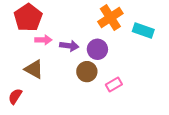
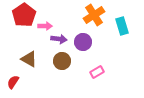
cyan rectangle: (143, 30) -> (122, 26), turned 54
pink arrow: (43, 40) -> (45, 26), moved
brown circle: (87, 72) -> (62, 61), moved

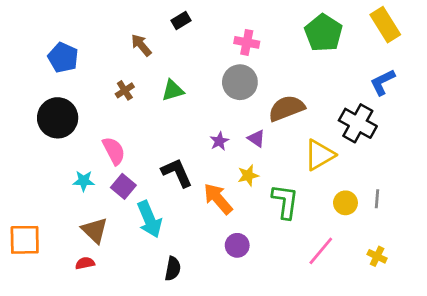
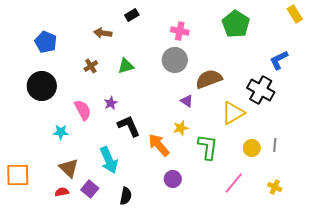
yellow rectangle: (385, 25) -> (295, 14), moved, size x0.7
brown arrow: (141, 45) -> (103, 33), turned -42
purple star: (219, 141) -> (111, 103), moved
purple square: (123, 186) -> (90, 189), moved

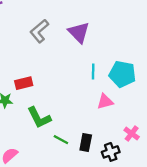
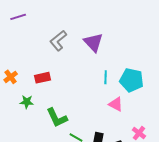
red rectangle: (24, 83) -> (43, 78), moved
pink triangle: (105, 102) -> (116, 104), turned 42

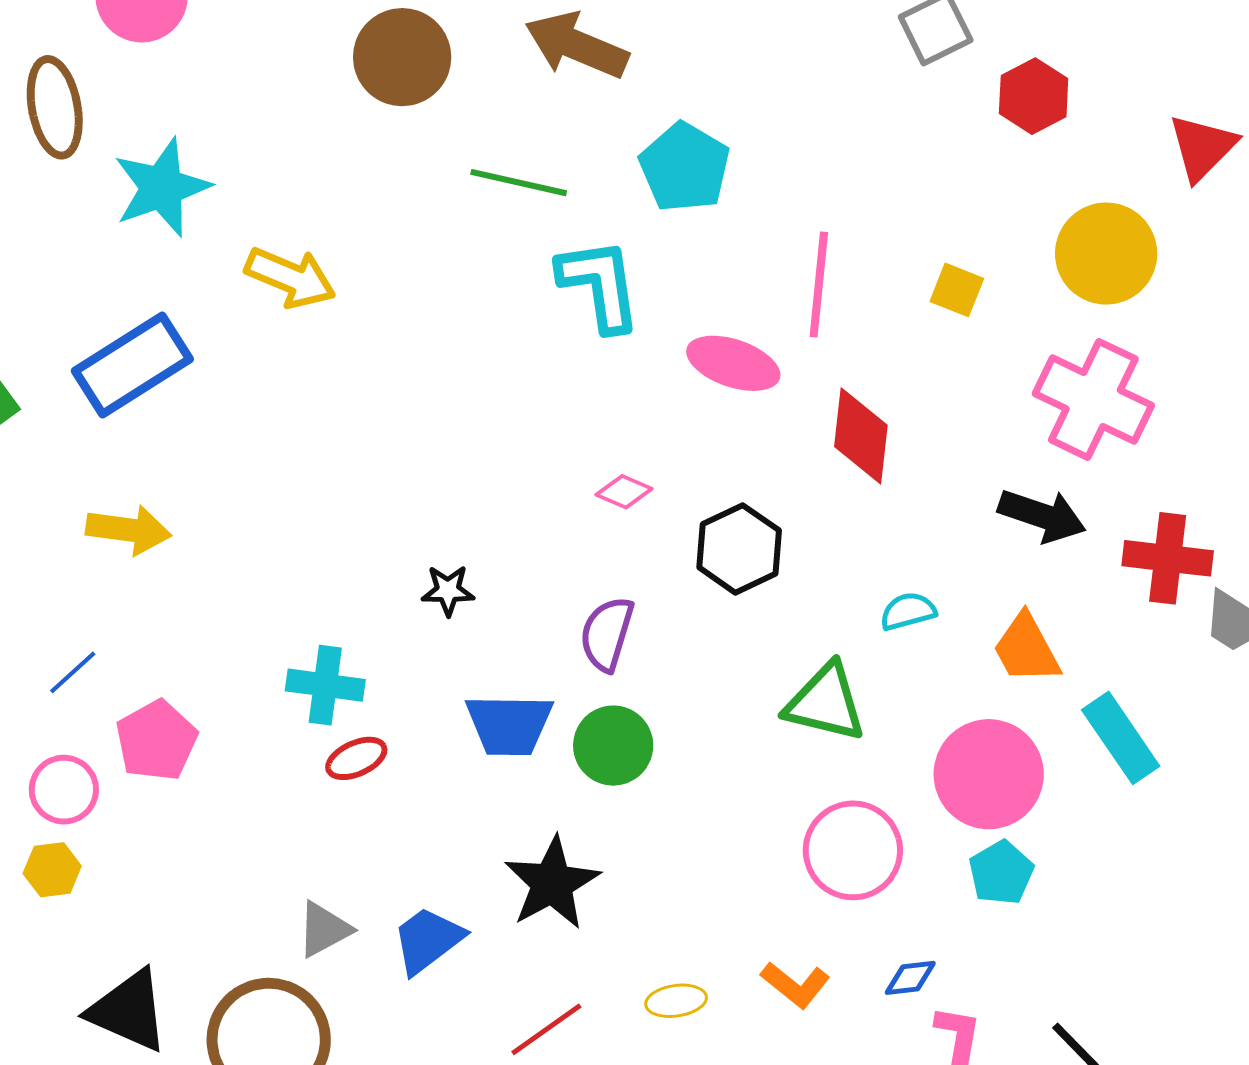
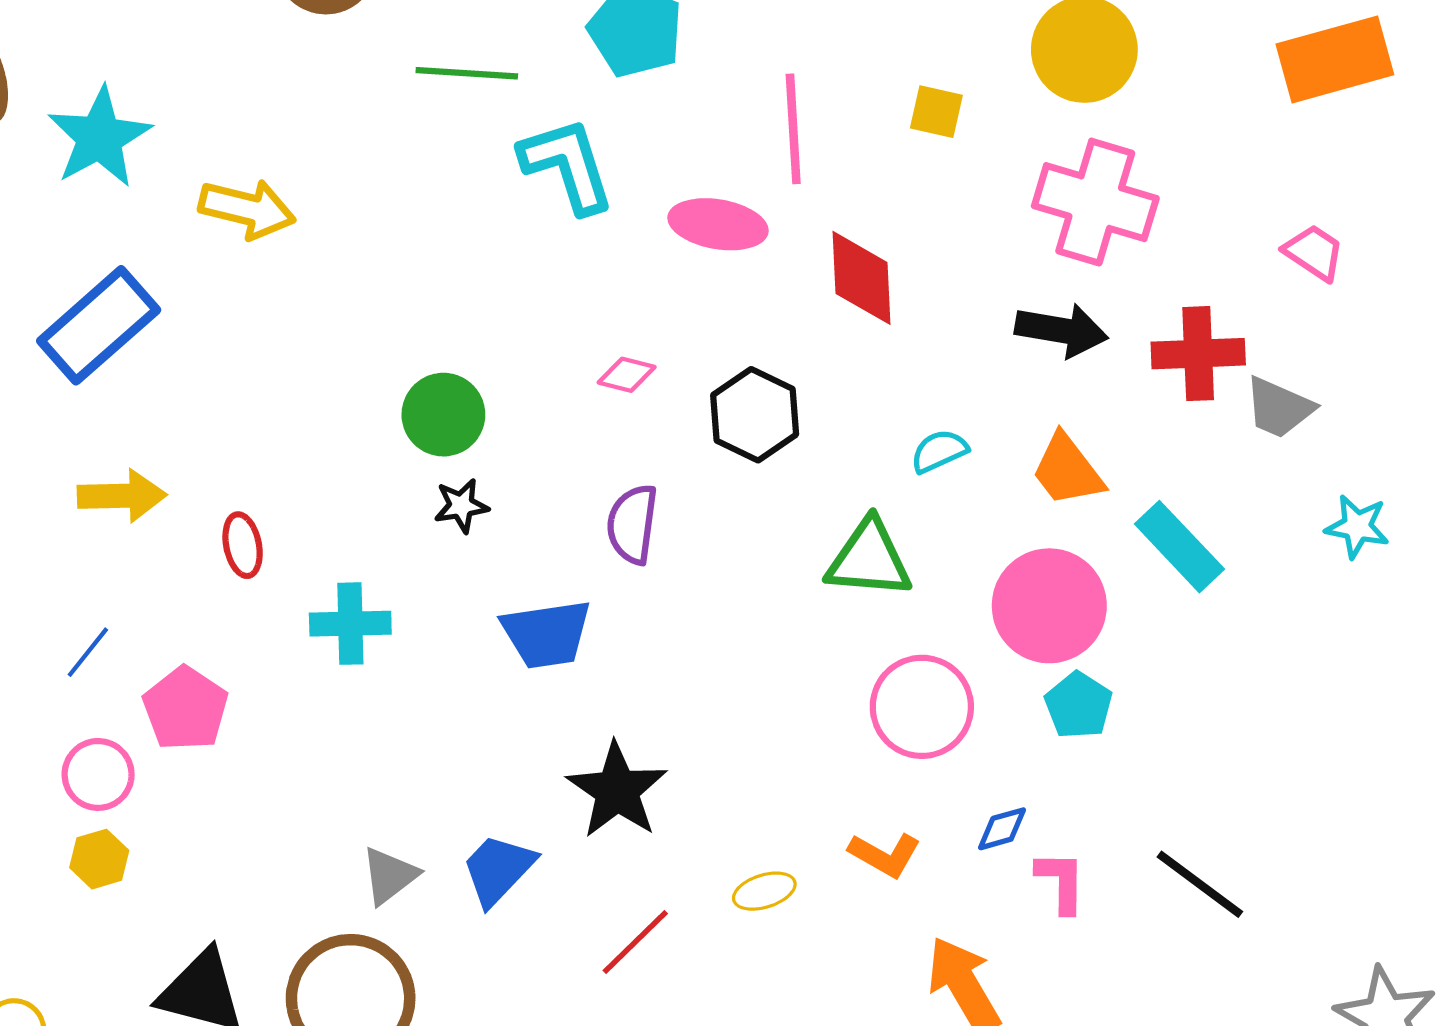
green circle: (613, 746) -> (443, 415), moved
red ellipse: (356, 758) -> (243, 545), moved, turned -68

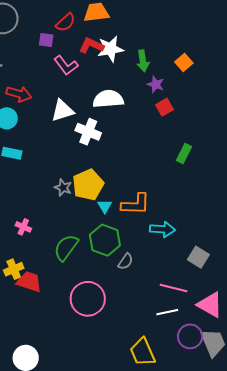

▶ [TASK TO COMPLETE]: Your copy should be the entries retyped exactly, with no images in it.

▶ [SOLUTION TO THIS PROBLEM]:
cyan rectangle: (143, 30) -> (122, 26), turned 54
pink arrow: (43, 40) -> (45, 26), moved
brown circle: (87, 72) -> (62, 61), moved

yellow rectangle: (385, 25) -> (295, 14), moved, size x0.7
brown arrow: (141, 45) -> (103, 33), turned -42
purple star: (219, 141) -> (111, 103), moved
purple square: (123, 186) -> (90, 189), moved

red rectangle: (24, 83) -> (43, 78), moved
pink triangle: (105, 102) -> (116, 104), turned 42

green circle: (613, 746) -> (443, 415), moved
red ellipse: (356, 758) -> (243, 545), moved, turned -68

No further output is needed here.